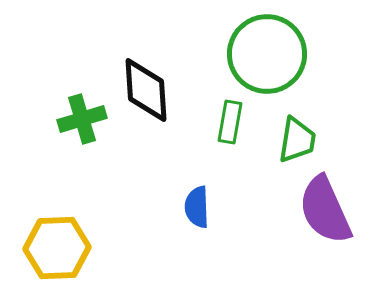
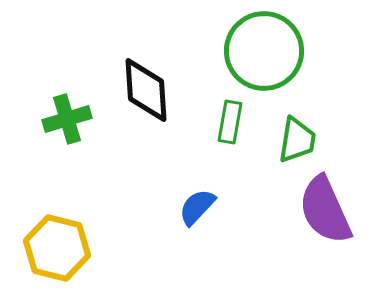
green circle: moved 3 px left, 3 px up
green cross: moved 15 px left
blue semicircle: rotated 45 degrees clockwise
yellow hexagon: rotated 16 degrees clockwise
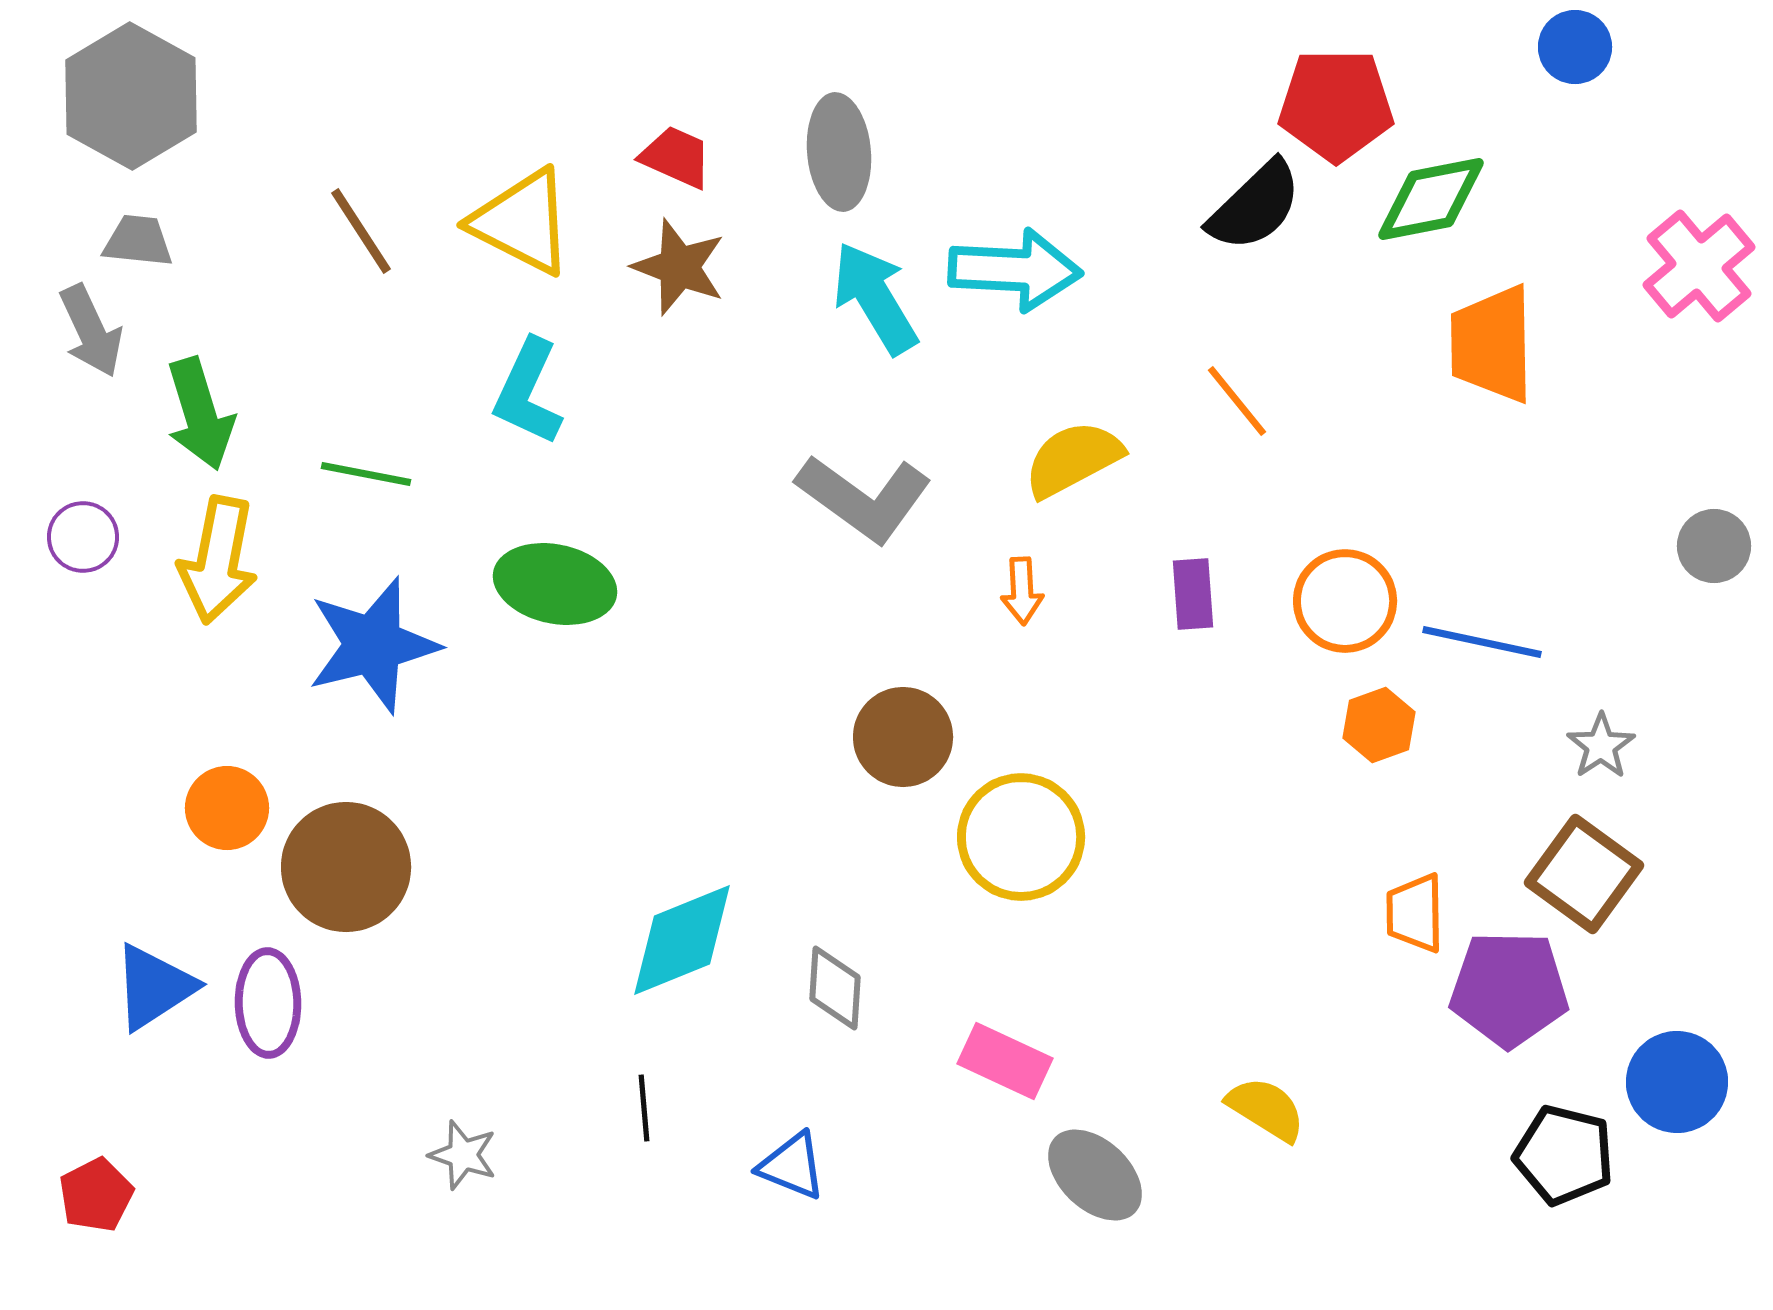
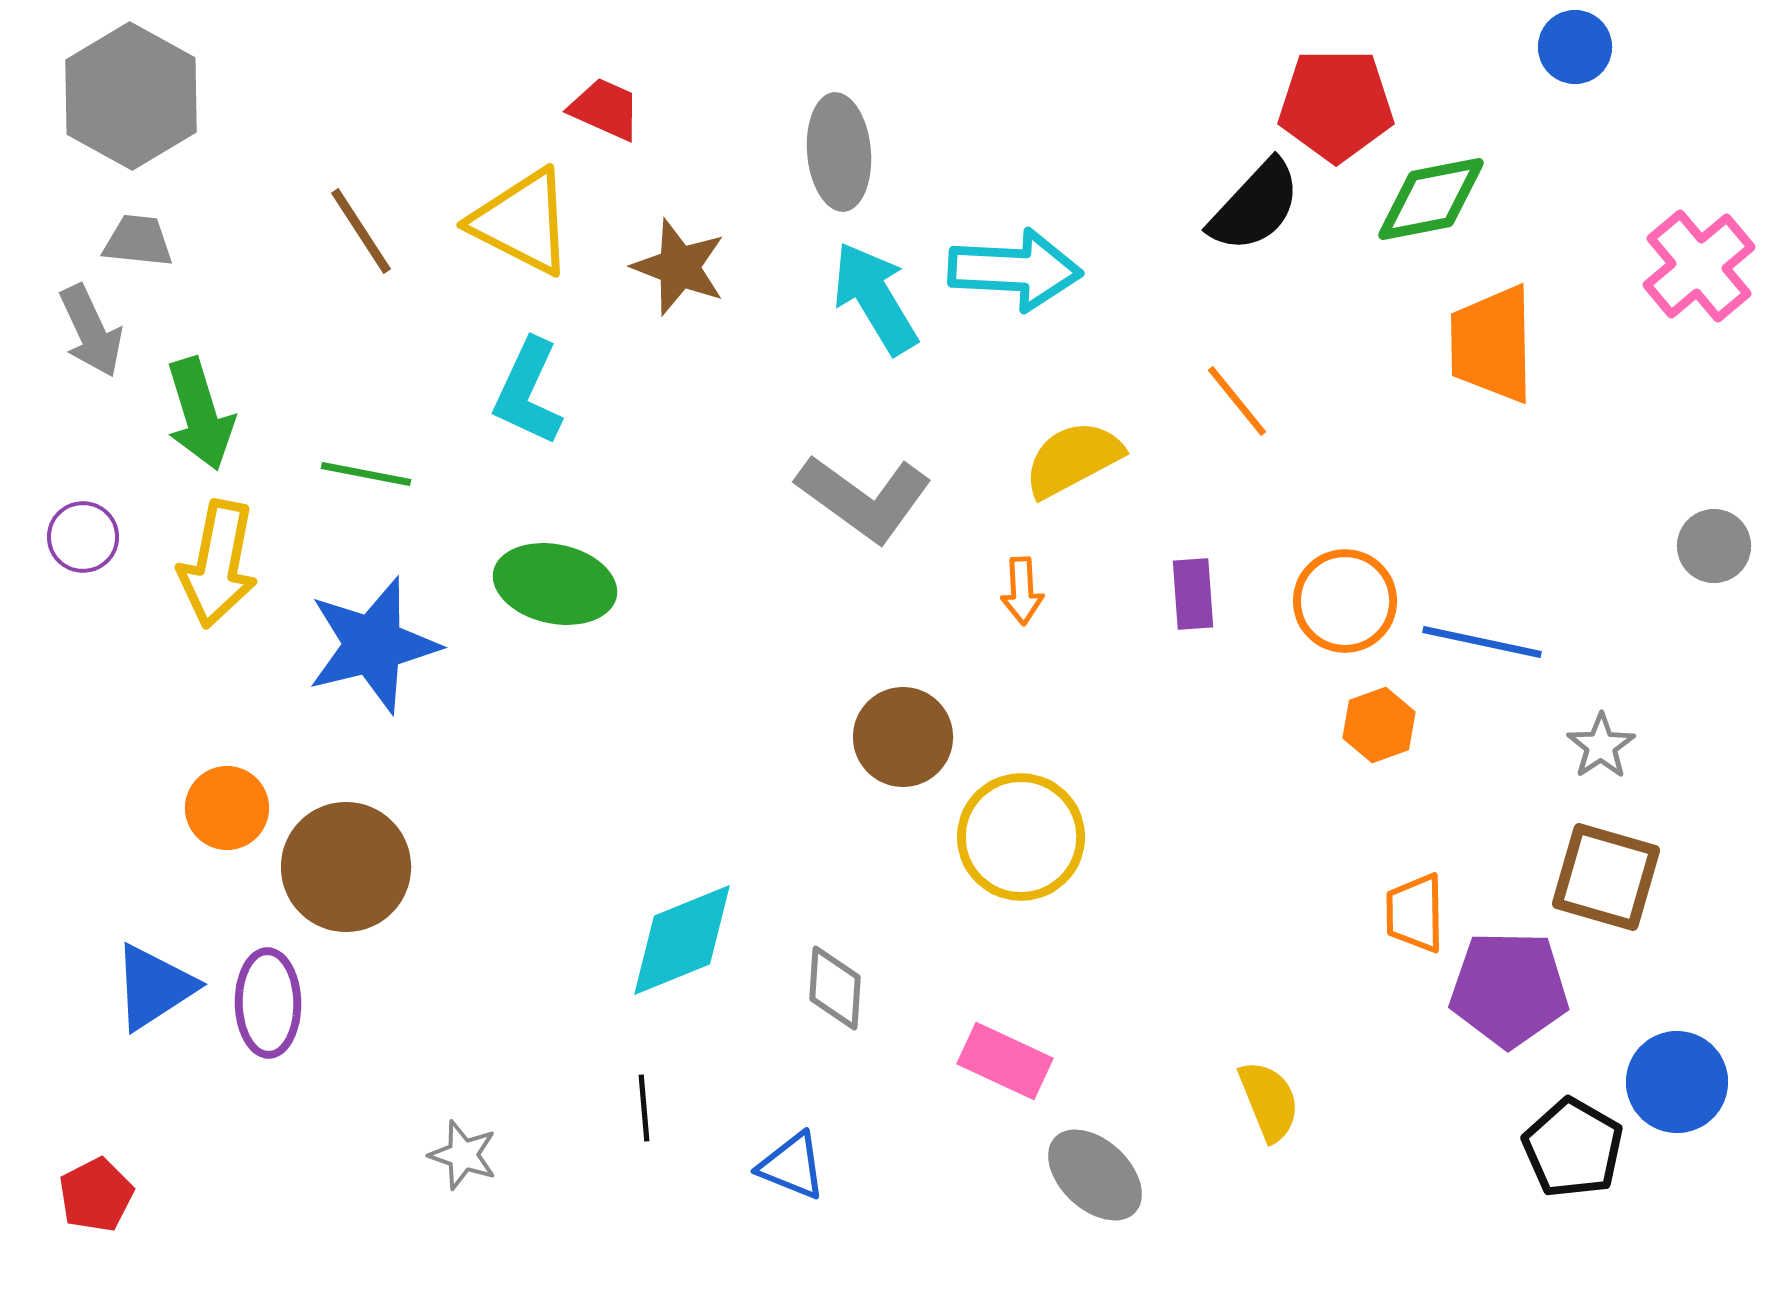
red trapezoid at (676, 157): moved 71 px left, 48 px up
black semicircle at (1255, 206): rotated 3 degrees counterclockwise
yellow arrow at (218, 560): moved 4 px down
brown square at (1584, 874): moved 22 px right, 3 px down; rotated 20 degrees counterclockwise
yellow semicircle at (1266, 1109): moved 3 px right, 8 px up; rotated 36 degrees clockwise
black pentagon at (1564, 1155): moved 9 px right, 7 px up; rotated 16 degrees clockwise
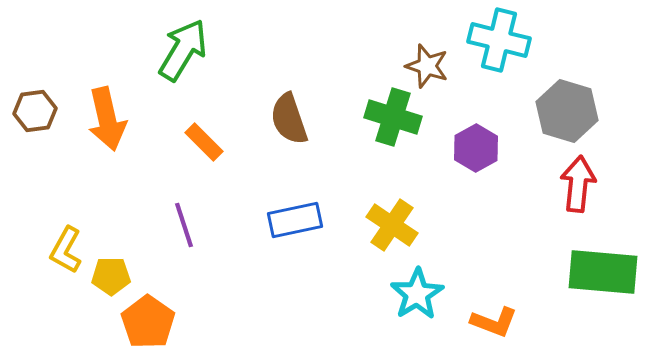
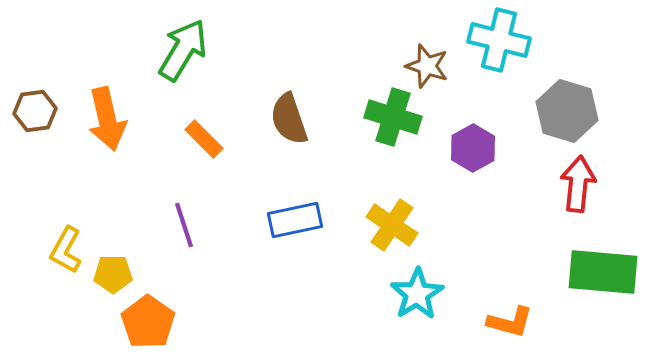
orange rectangle: moved 3 px up
purple hexagon: moved 3 px left
yellow pentagon: moved 2 px right, 2 px up
orange L-shape: moved 16 px right; rotated 6 degrees counterclockwise
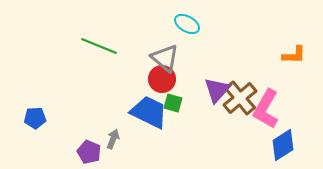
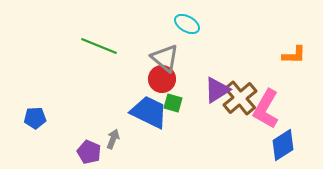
purple triangle: rotated 16 degrees clockwise
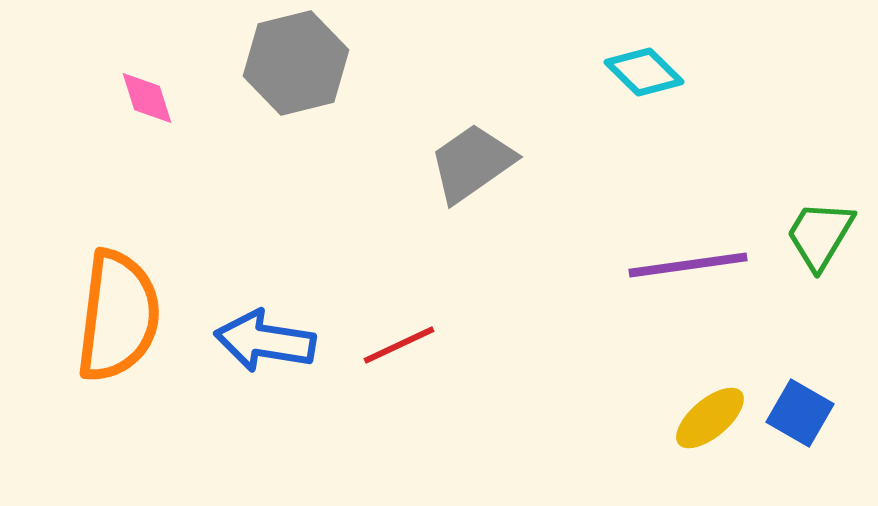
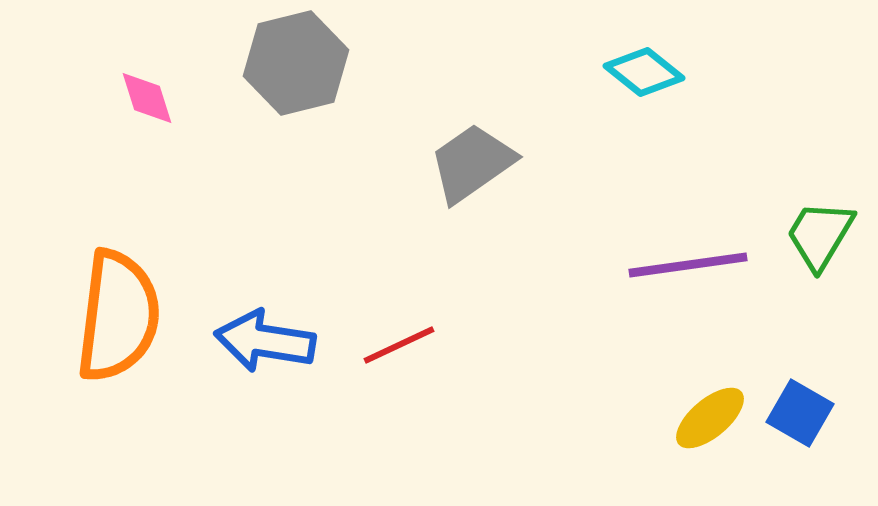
cyan diamond: rotated 6 degrees counterclockwise
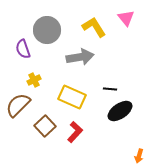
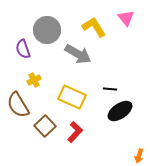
gray arrow: moved 2 px left, 3 px up; rotated 40 degrees clockwise
brown semicircle: rotated 76 degrees counterclockwise
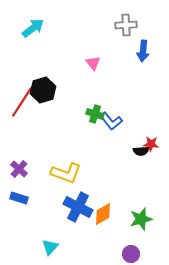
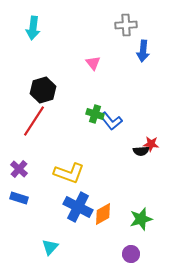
cyan arrow: rotated 135 degrees clockwise
red line: moved 12 px right, 19 px down
yellow L-shape: moved 3 px right
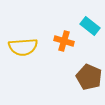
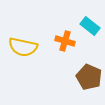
orange cross: moved 1 px right
yellow semicircle: rotated 16 degrees clockwise
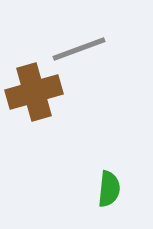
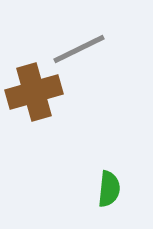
gray line: rotated 6 degrees counterclockwise
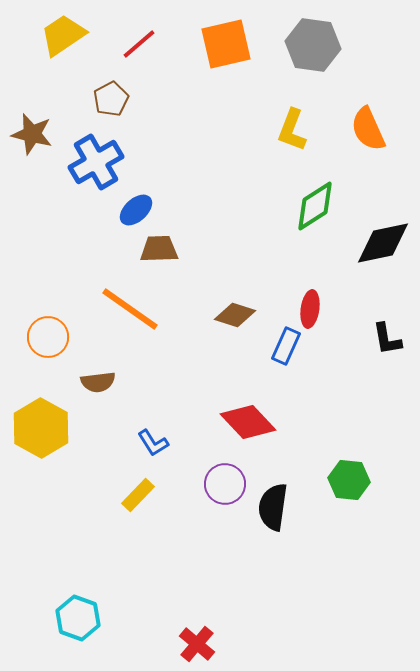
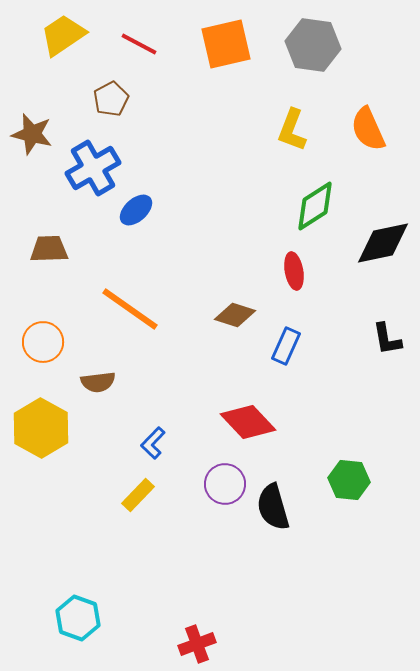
red line: rotated 69 degrees clockwise
blue cross: moved 3 px left, 6 px down
brown trapezoid: moved 110 px left
red ellipse: moved 16 px left, 38 px up; rotated 18 degrees counterclockwise
orange circle: moved 5 px left, 5 px down
blue L-shape: rotated 76 degrees clockwise
black semicircle: rotated 24 degrees counterclockwise
red cross: rotated 30 degrees clockwise
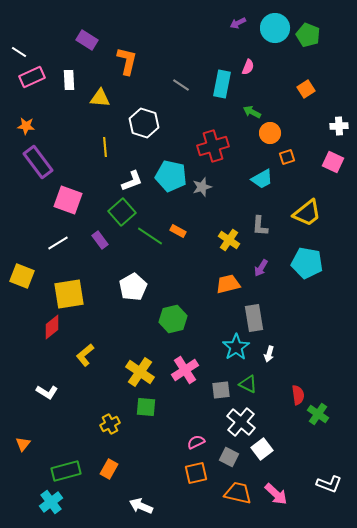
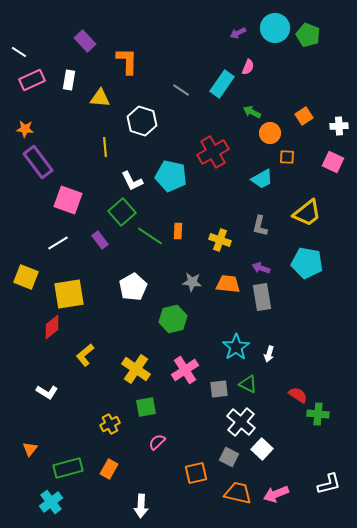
purple arrow at (238, 23): moved 10 px down
purple rectangle at (87, 40): moved 2 px left, 1 px down; rotated 15 degrees clockwise
orange L-shape at (127, 61): rotated 12 degrees counterclockwise
pink rectangle at (32, 77): moved 3 px down
white rectangle at (69, 80): rotated 12 degrees clockwise
cyan rectangle at (222, 84): rotated 24 degrees clockwise
gray line at (181, 85): moved 5 px down
orange square at (306, 89): moved 2 px left, 27 px down
white hexagon at (144, 123): moved 2 px left, 2 px up
orange star at (26, 126): moved 1 px left, 3 px down
red cross at (213, 146): moved 6 px down; rotated 12 degrees counterclockwise
orange square at (287, 157): rotated 21 degrees clockwise
white L-shape at (132, 181): rotated 85 degrees clockwise
gray star at (202, 187): moved 10 px left, 95 px down; rotated 24 degrees clockwise
gray L-shape at (260, 226): rotated 10 degrees clockwise
orange rectangle at (178, 231): rotated 63 degrees clockwise
yellow cross at (229, 240): moved 9 px left; rotated 15 degrees counterclockwise
purple arrow at (261, 268): rotated 78 degrees clockwise
yellow square at (22, 276): moved 4 px right, 1 px down
orange trapezoid at (228, 284): rotated 20 degrees clockwise
gray rectangle at (254, 318): moved 8 px right, 21 px up
yellow cross at (140, 372): moved 4 px left, 3 px up
gray square at (221, 390): moved 2 px left, 1 px up
red semicircle at (298, 395): rotated 48 degrees counterclockwise
green square at (146, 407): rotated 15 degrees counterclockwise
green cross at (318, 414): rotated 30 degrees counterclockwise
pink semicircle at (196, 442): moved 39 px left; rotated 18 degrees counterclockwise
orange triangle at (23, 444): moved 7 px right, 5 px down
white square at (262, 449): rotated 10 degrees counterclockwise
green rectangle at (66, 471): moved 2 px right, 3 px up
white L-shape at (329, 484): rotated 35 degrees counterclockwise
pink arrow at (276, 494): rotated 115 degrees clockwise
white arrow at (141, 506): rotated 110 degrees counterclockwise
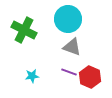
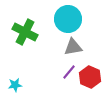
green cross: moved 1 px right, 2 px down
gray triangle: moved 1 px right; rotated 30 degrees counterclockwise
purple line: rotated 70 degrees counterclockwise
cyan star: moved 17 px left, 9 px down
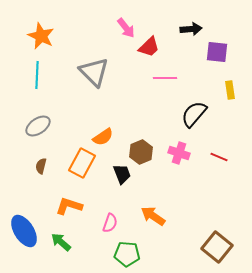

TASK GOAL: Starting at the line above that contains "white L-shape at (132, 181): rotated", repeat each line exactly up to and including the line that contains "pink semicircle at", and stop there.

RESULT BELOW:
white L-shape at (132, 181): rotated 85 degrees clockwise
gray star at (202, 187): moved 10 px left, 95 px down; rotated 24 degrees clockwise
gray L-shape at (260, 226): rotated 10 degrees clockwise
orange rectangle at (178, 231): rotated 63 degrees clockwise
yellow cross at (229, 240): moved 9 px left; rotated 15 degrees counterclockwise
purple arrow at (261, 268): rotated 78 degrees clockwise
yellow square at (22, 276): moved 4 px right, 1 px down
orange trapezoid at (228, 284): rotated 20 degrees clockwise
gray rectangle at (254, 318): moved 8 px right, 21 px up
yellow cross at (140, 372): moved 4 px left, 3 px up
gray square at (221, 390): moved 2 px left, 1 px up
red semicircle at (298, 395): rotated 48 degrees counterclockwise
green square at (146, 407): rotated 15 degrees counterclockwise
green cross at (318, 414): rotated 30 degrees counterclockwise
pink semicircle at (196, 442): moved 39 px left; rotated 18 degrees counterclockwise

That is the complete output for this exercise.